■ DATASET:
<<<<
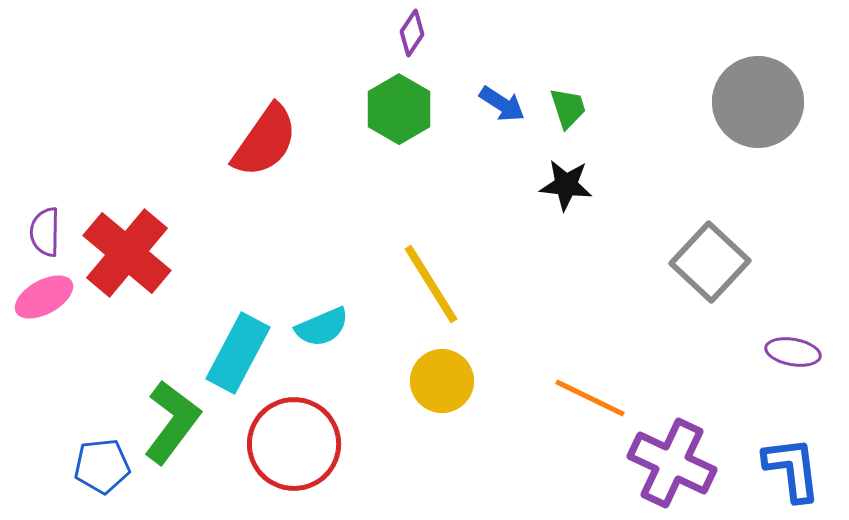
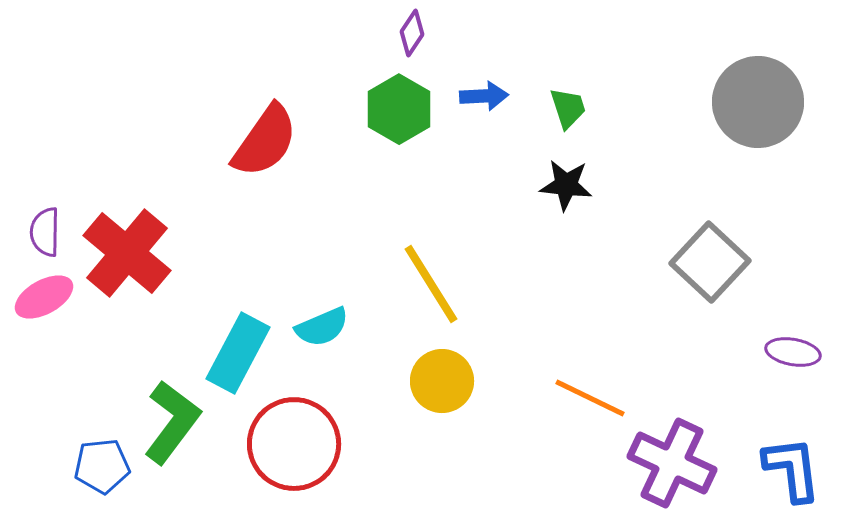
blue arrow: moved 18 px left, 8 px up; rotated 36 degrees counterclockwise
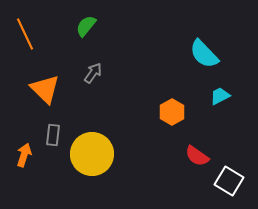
>>>>
<<<<
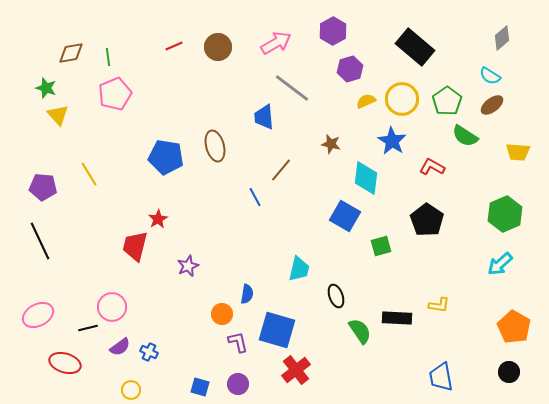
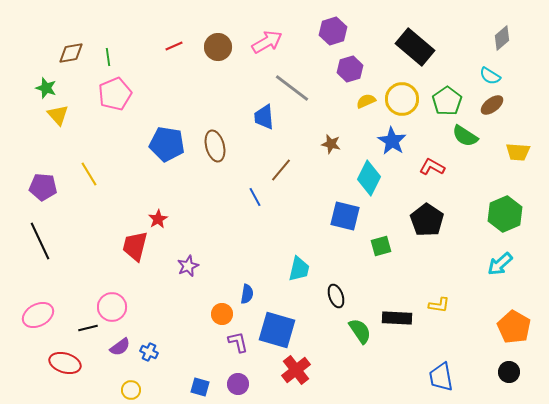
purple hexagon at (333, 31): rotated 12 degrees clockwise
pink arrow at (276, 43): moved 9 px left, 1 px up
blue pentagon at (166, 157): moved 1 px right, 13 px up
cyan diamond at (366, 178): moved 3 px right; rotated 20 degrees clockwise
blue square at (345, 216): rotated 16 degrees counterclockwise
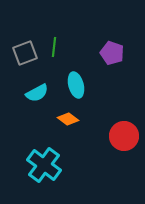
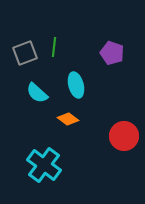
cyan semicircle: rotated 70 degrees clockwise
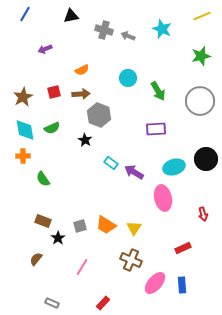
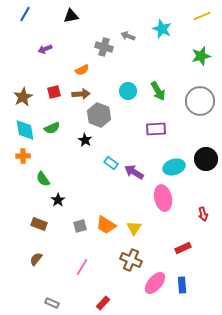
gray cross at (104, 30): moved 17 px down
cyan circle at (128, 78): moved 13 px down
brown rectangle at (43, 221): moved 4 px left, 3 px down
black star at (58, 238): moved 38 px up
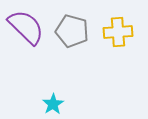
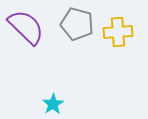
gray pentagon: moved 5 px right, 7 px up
>>>>
<<<<
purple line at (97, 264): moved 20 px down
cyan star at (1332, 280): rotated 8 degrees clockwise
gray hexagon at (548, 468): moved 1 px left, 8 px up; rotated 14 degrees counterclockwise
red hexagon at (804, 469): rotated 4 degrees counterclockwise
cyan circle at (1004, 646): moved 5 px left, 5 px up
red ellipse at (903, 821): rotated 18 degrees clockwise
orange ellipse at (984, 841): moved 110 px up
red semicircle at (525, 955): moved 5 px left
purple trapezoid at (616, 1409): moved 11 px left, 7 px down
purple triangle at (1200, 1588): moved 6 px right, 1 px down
>>>>
The lines to copy are those in the listing that contain "left".

blue arrow: moved 18 px left, 8 px up; rotated 36 degrees counterclockwise
pink arrow at (276, 43): moved 9 px left, 1 px up
brown rectangle at (43, 221): moved 4 px left, 3 px down
gray hexagon at (548, 468): moved 1 px left, 8 px up; rotated 14 degrees counterclockwise
cyan circle at (1004, 646): moved 5 px left, 5 px up
red semicircle at (525, 955): moved 5 px left
purple trapezoid at (616, 1409): moved 11 px left, 7 px down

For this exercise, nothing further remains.